#### Task objective
The answer must consist of every line below that holds the word "RELAY".

Change listing data

/---

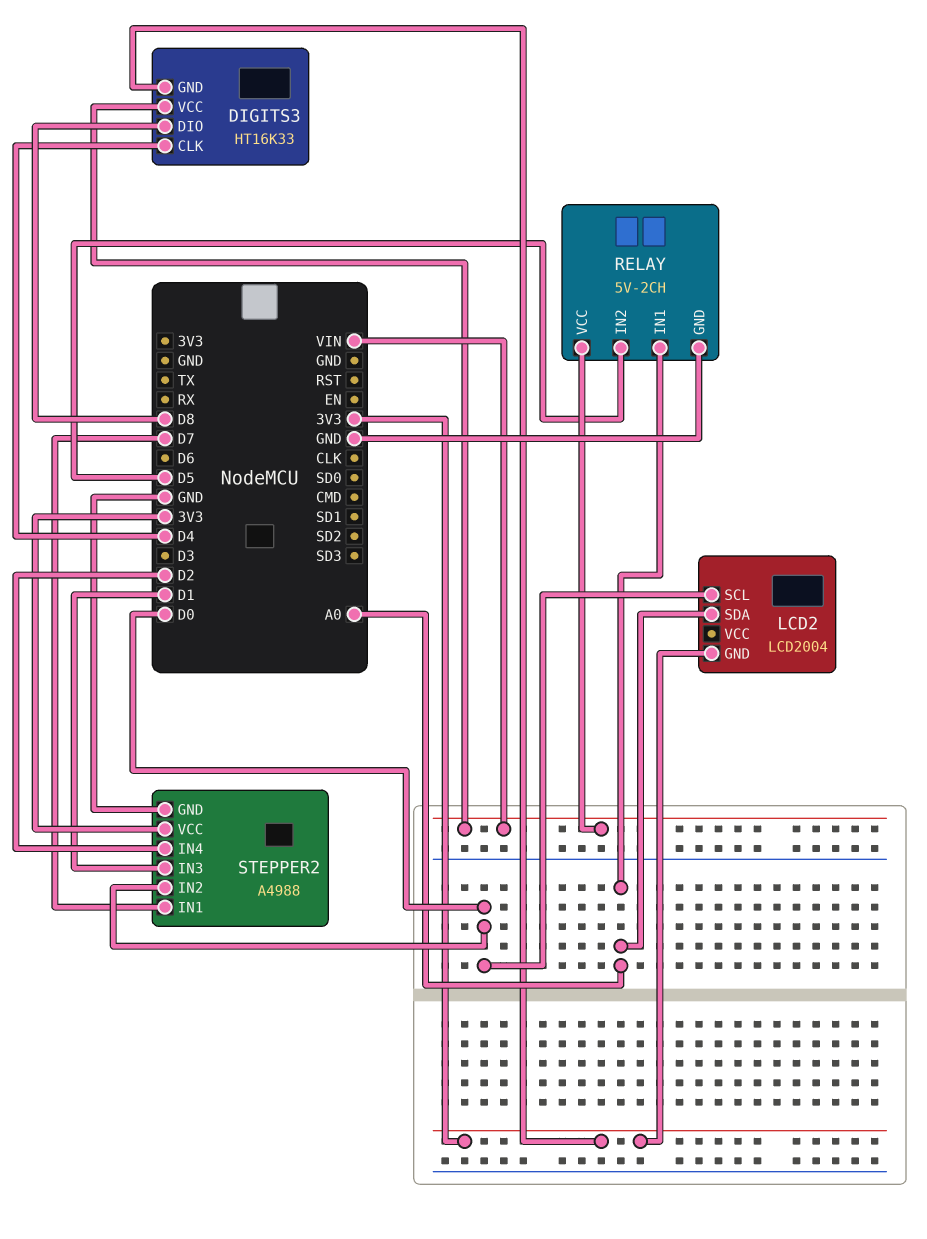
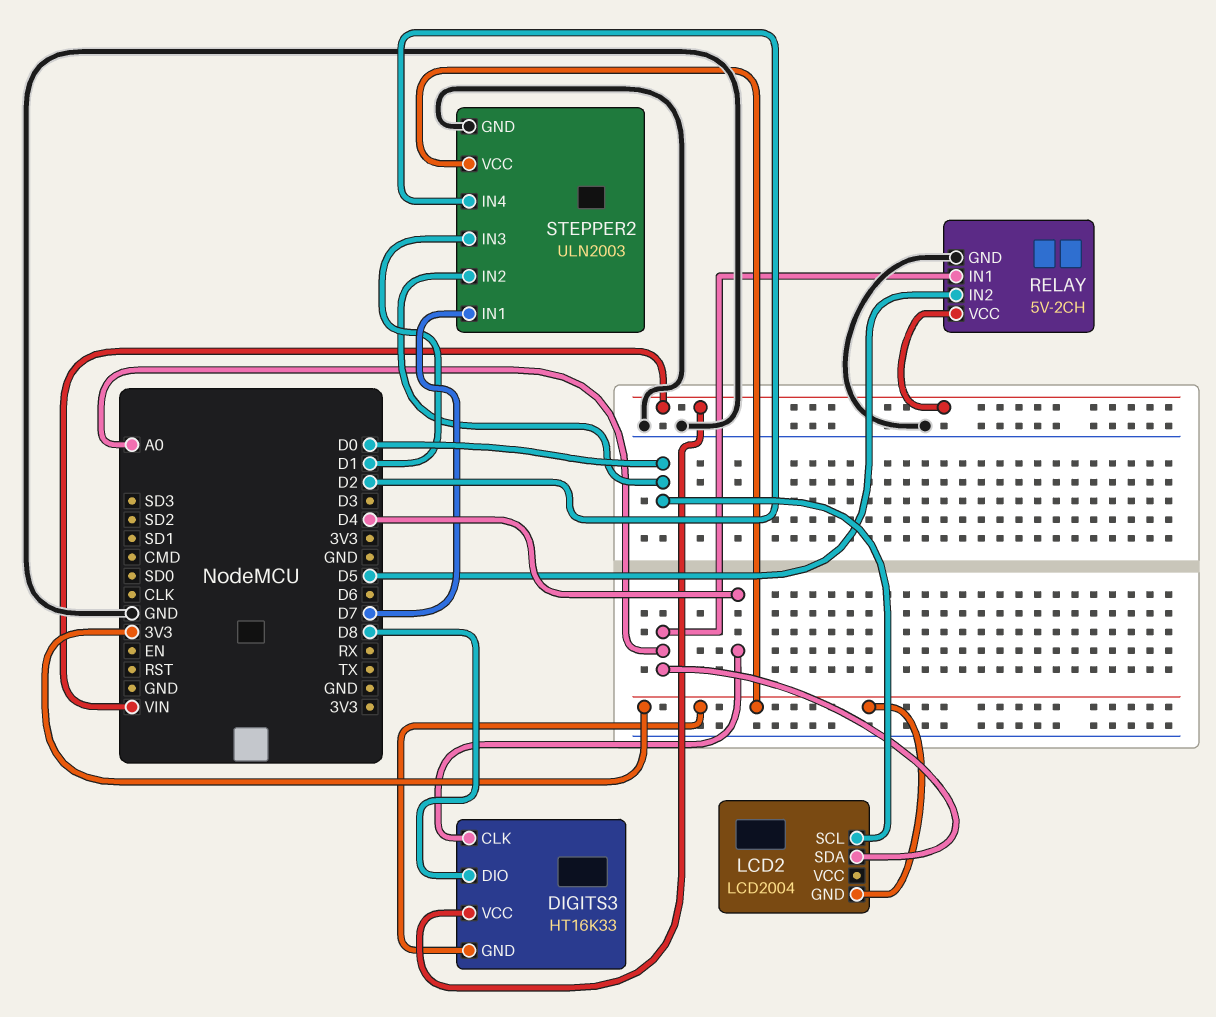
STEPPER2: A4988 -> ULN2003

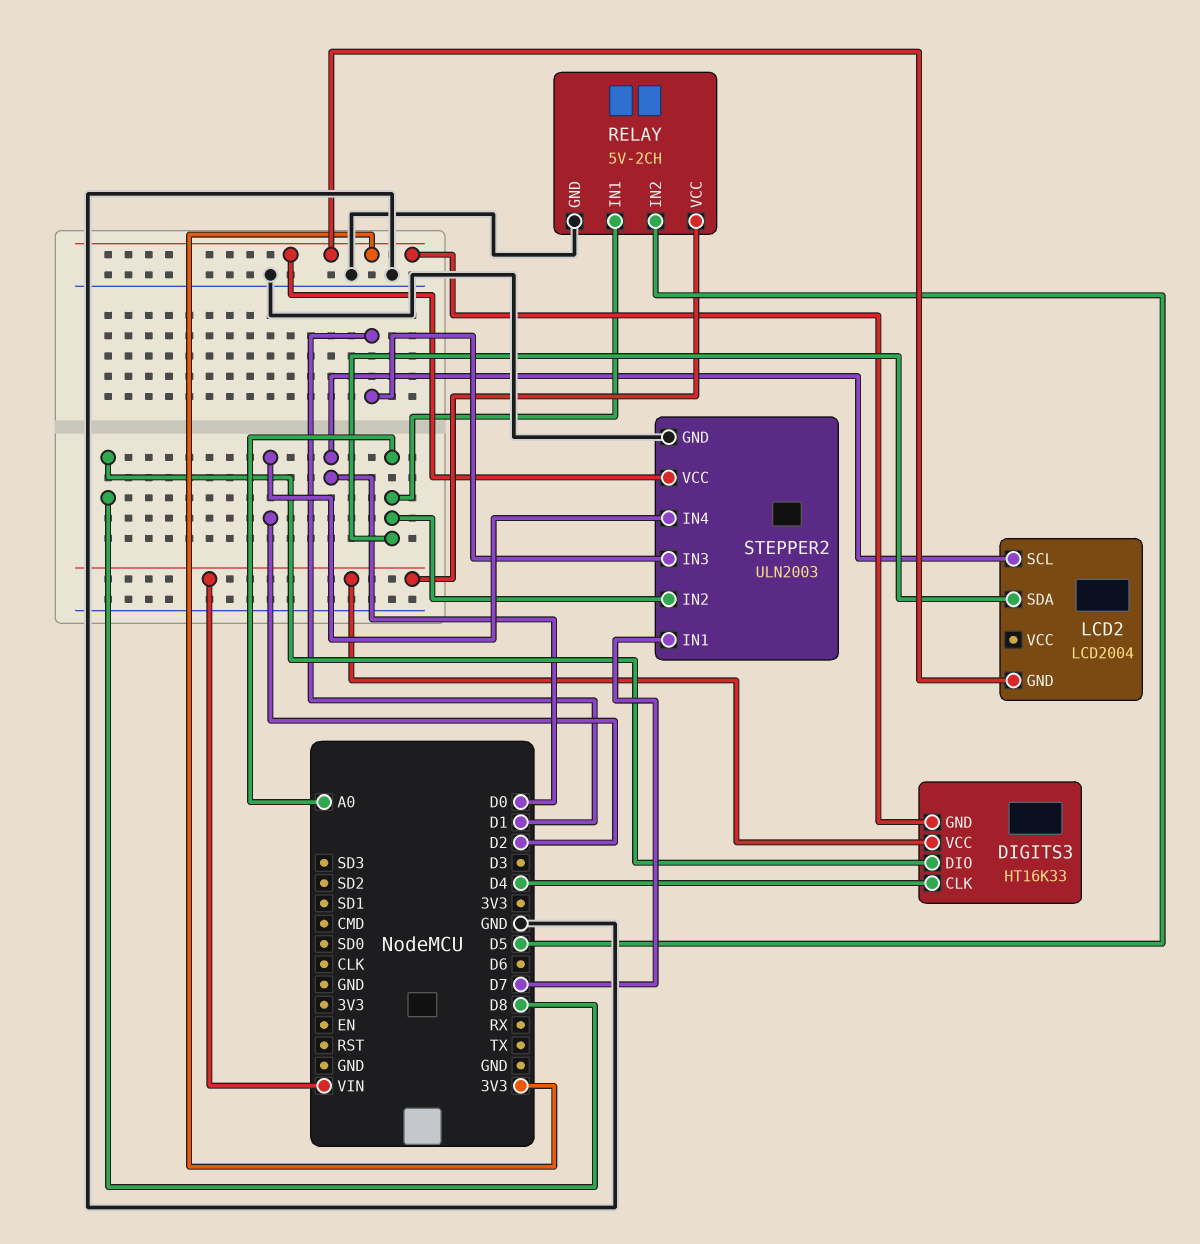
STEPPER2 pin IN2: D0 -> A0

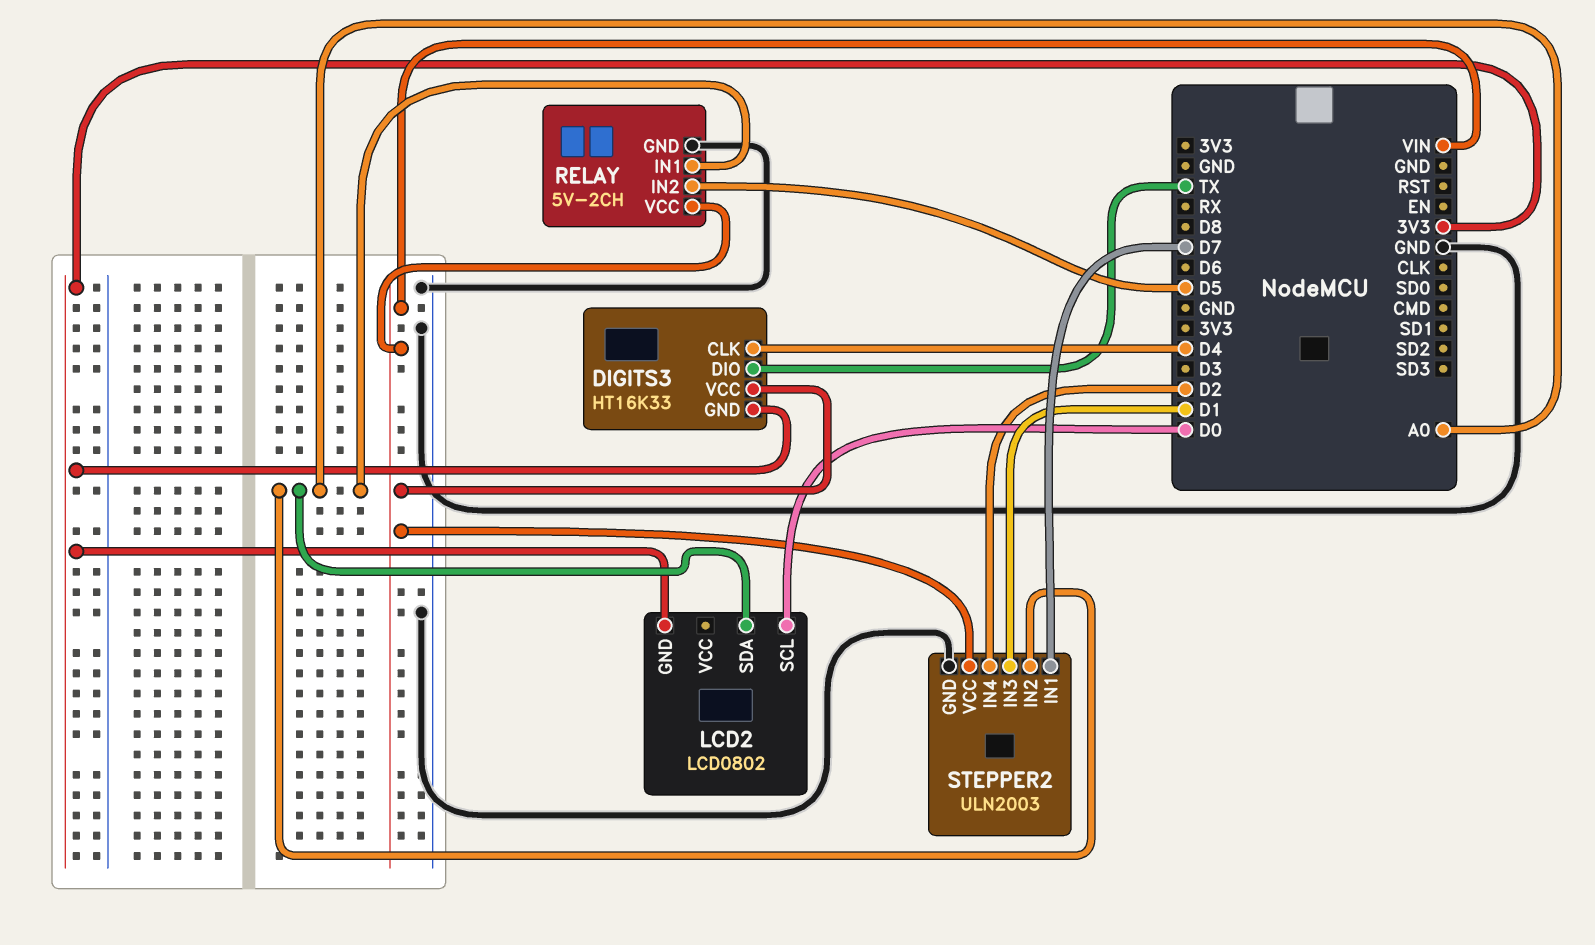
DIGITS3 pin DIO: D8 -> TX
LCD2: LCD2004 -> LCD0802
STEPPER2 pin VCC: 3V3 -> VIN

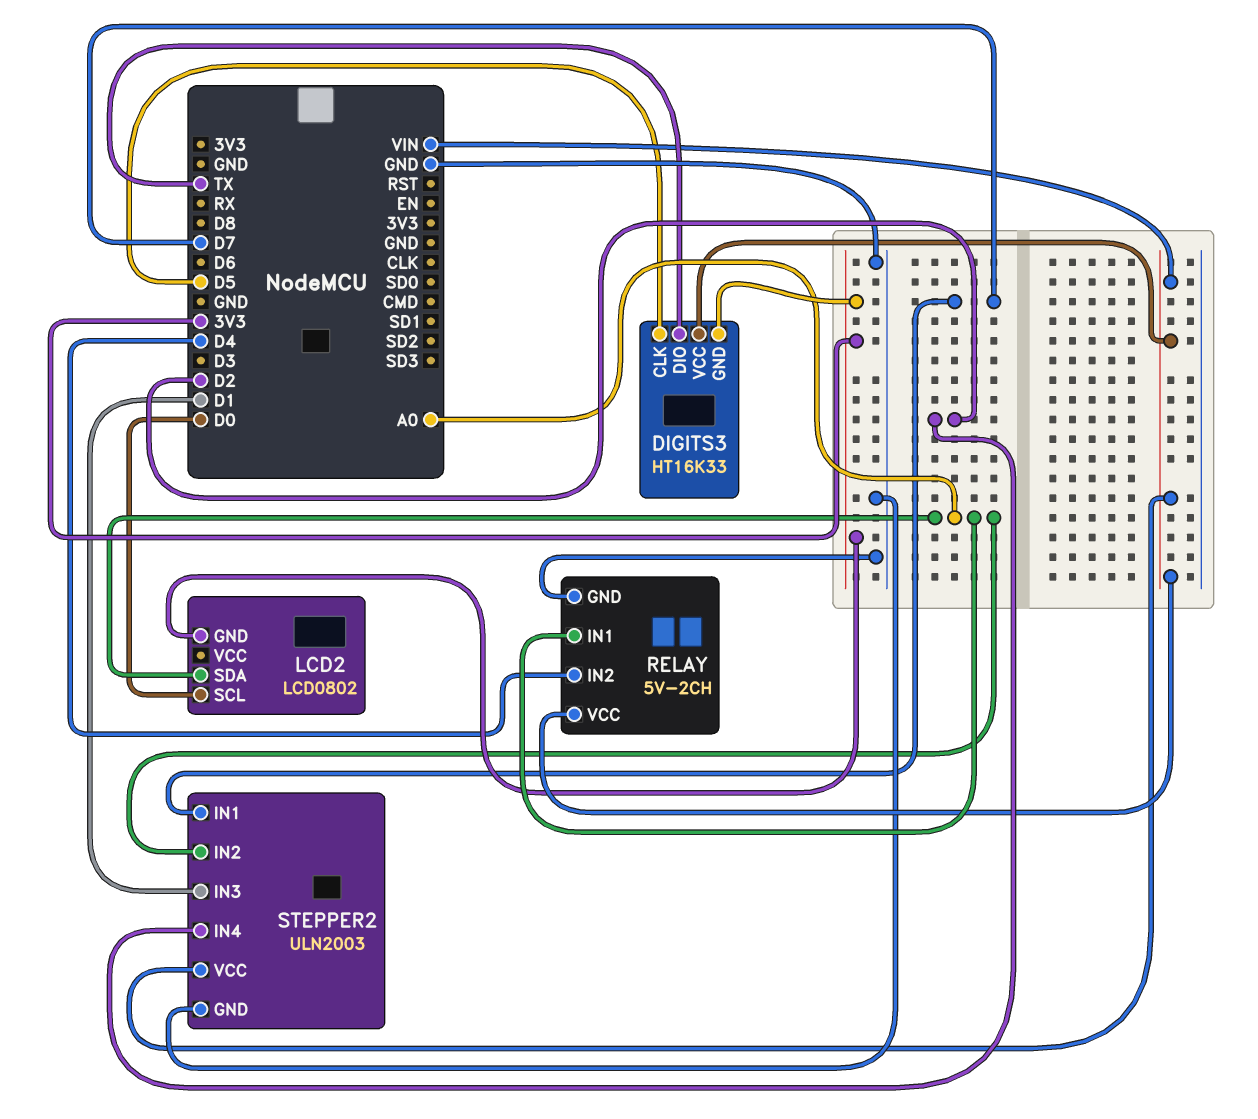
DIGITS3 pin CLK: D4 -> D5
RELAY pin IN2: D5 -> D4

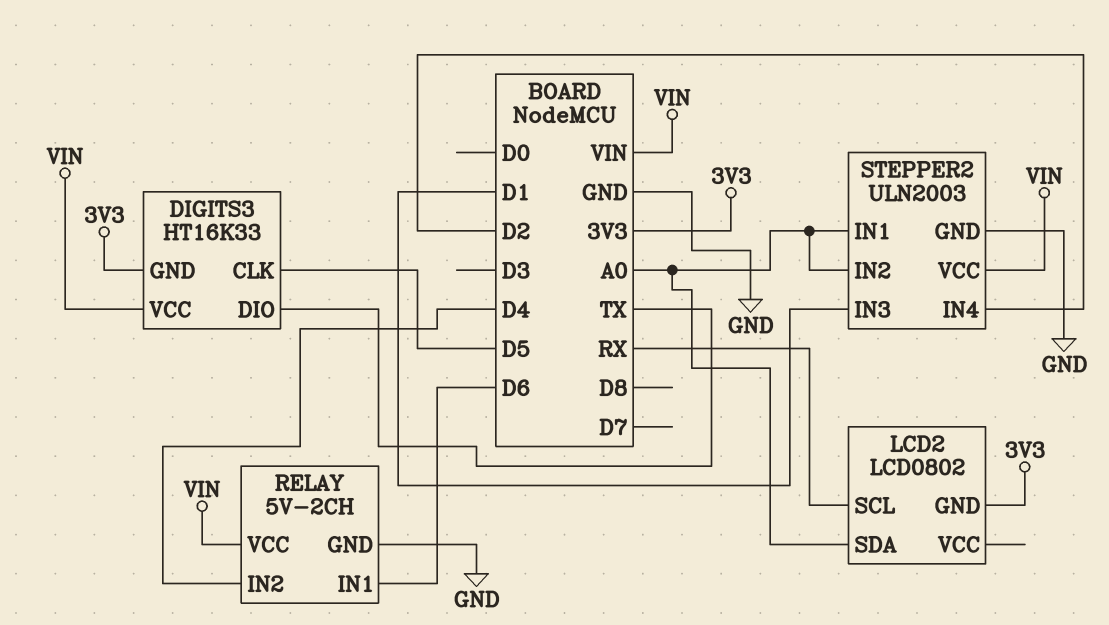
LCD2 pin SCL: D0 -> RX
RELAY pin IN1: A0 -> D6
STEPPER2 pin IN1: D7 -> A0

\---

#### Solution below
RELAY pin IN2: D5 -> D4
RELAY pin IN1: A0 -> D6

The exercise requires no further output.